- WHAT THE TASK ASKS
Reproduce the data in full, exactly as given, leaving images out.
*** Opening MATERIAL TO PROCESS ***
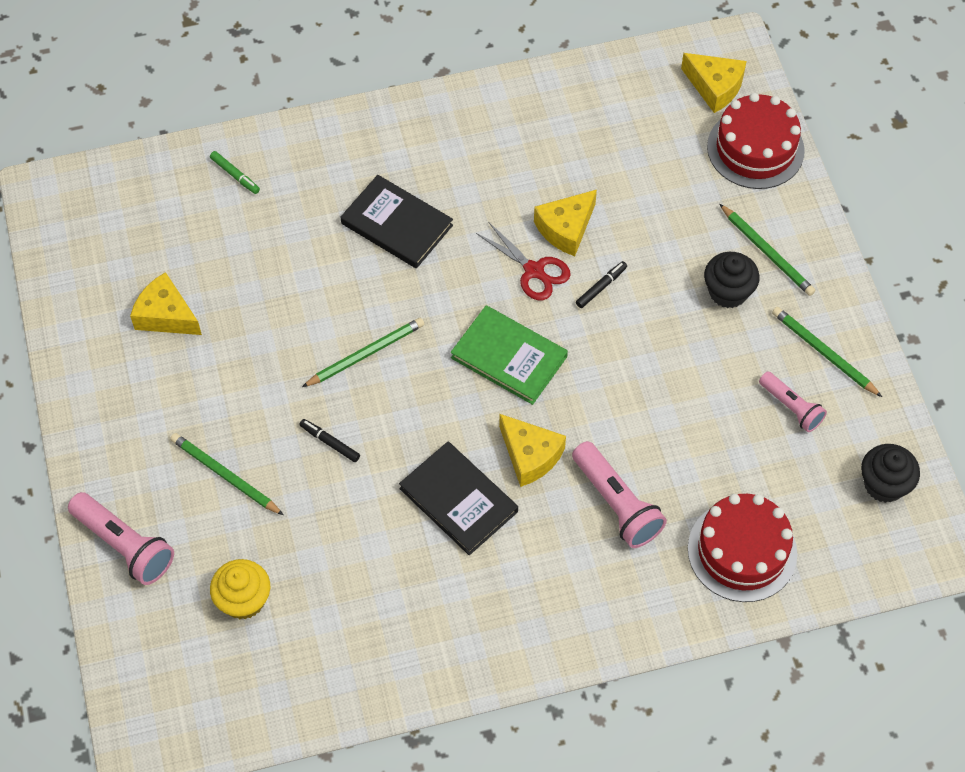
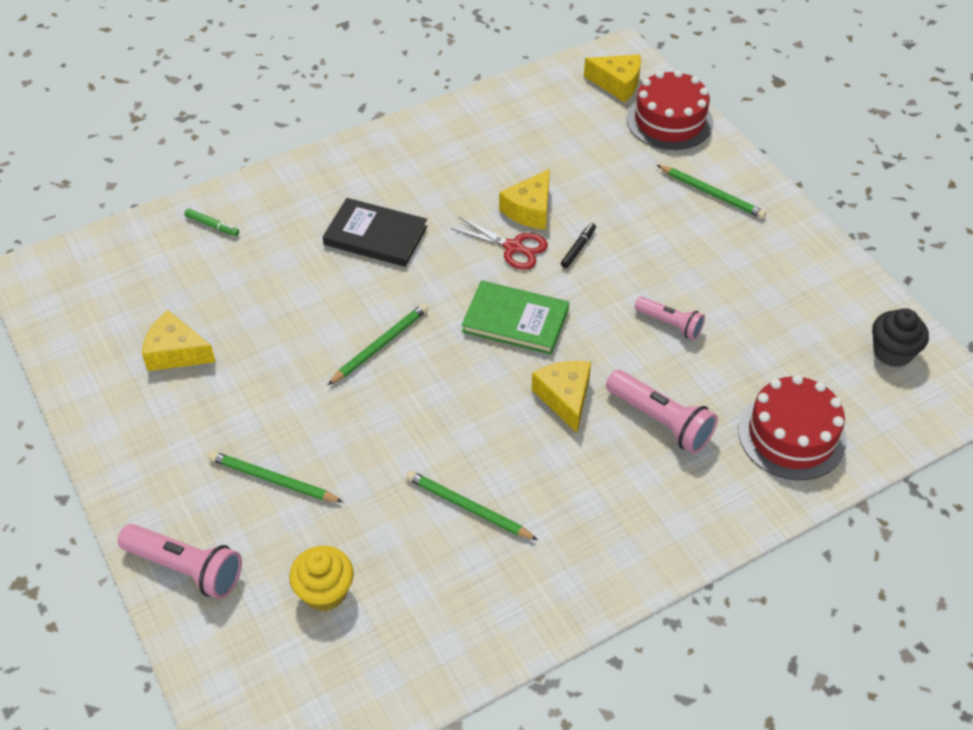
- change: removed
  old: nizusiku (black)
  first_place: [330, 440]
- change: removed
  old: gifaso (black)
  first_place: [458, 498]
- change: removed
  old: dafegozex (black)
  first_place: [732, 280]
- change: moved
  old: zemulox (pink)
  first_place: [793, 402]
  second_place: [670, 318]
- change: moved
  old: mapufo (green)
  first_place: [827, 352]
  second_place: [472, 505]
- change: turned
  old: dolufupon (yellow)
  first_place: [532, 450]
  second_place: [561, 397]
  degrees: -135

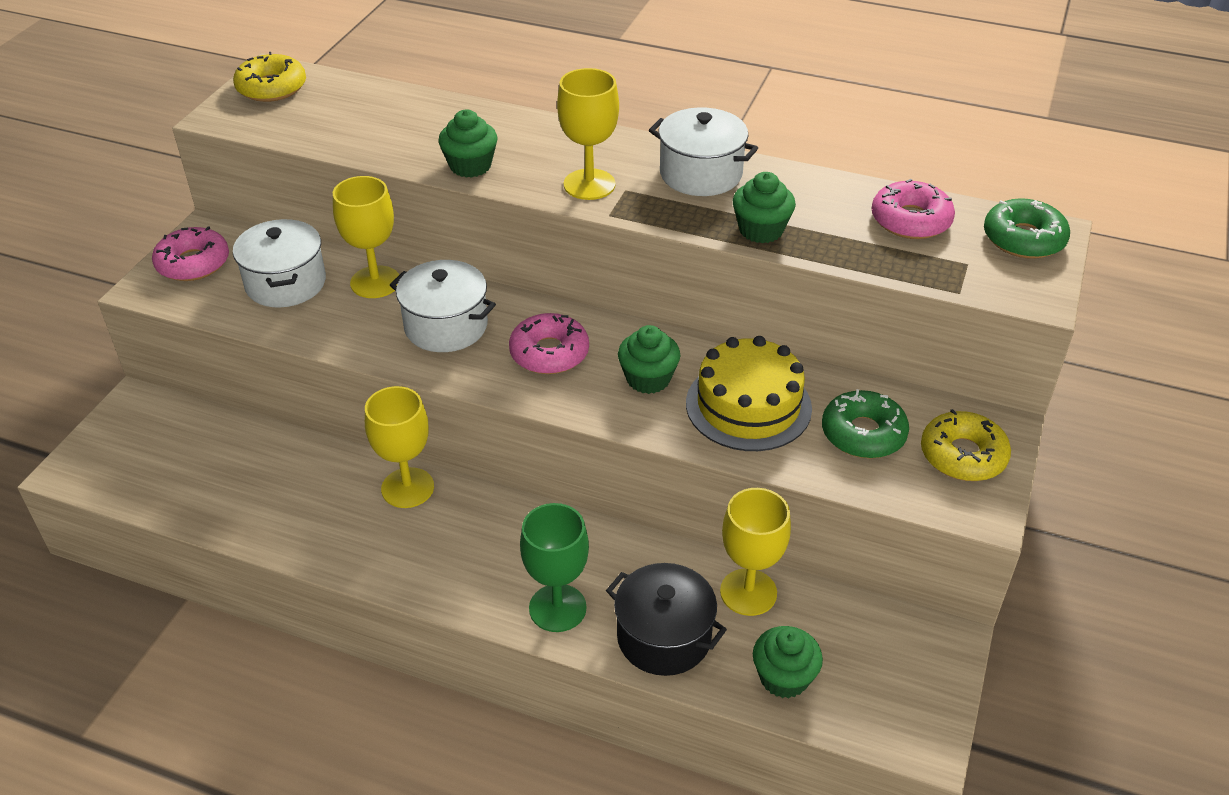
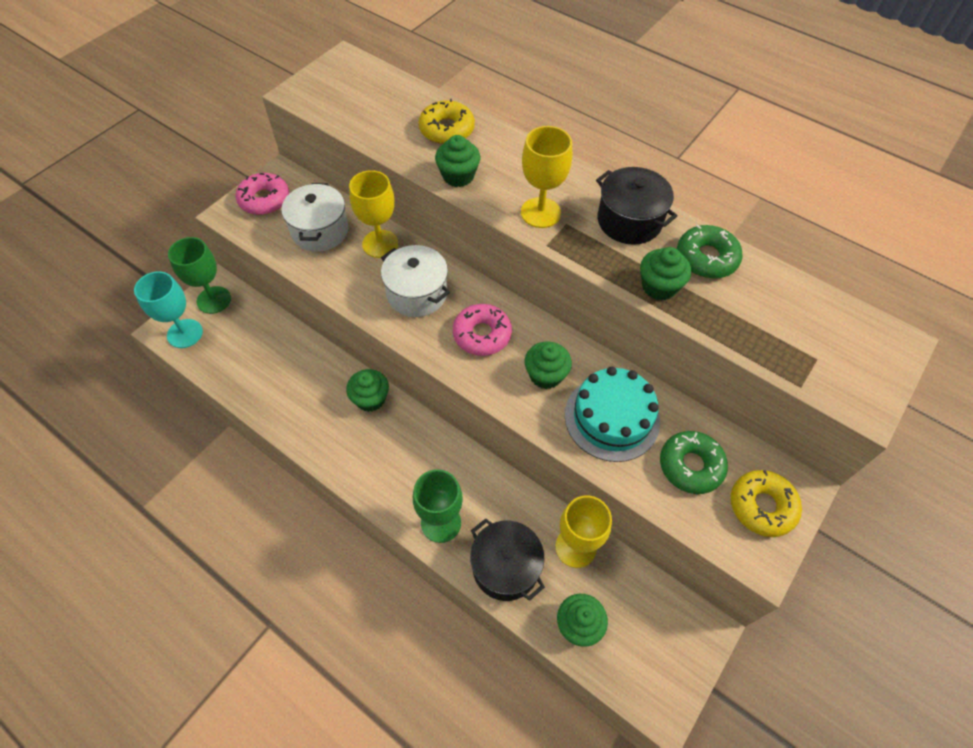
- change: removed
  old: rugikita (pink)
  first_place: [913, 209]
- change: added
  new:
*** Closing MATERIAL TO PROCESS ***
- ANSWER SPACE
- change: removed
  old: nizusiku (black)
  first_place: [330, 440]
- change: removed
  old: gifaso (black)
  first_place: [458, 498]
- change: removed
  old: dafegozex (black)
  first_place: [732, 280]
- change: moved
  old: zemulox (pink)
  first_place: [793, 402]
  second_place: [670, 318]
- change: moved
  old: mapufo (green)
  first_place: [827, 352]
  second_place: [472, 505]
- change: turned
  old: dolufupon (yellow)
  first_place: [532, 450]
  second_place: [561, 397]
  degrees: -135

- change: removed
  old: rugikita (pink)
  first_place: [913, 209]
- change: added
  new:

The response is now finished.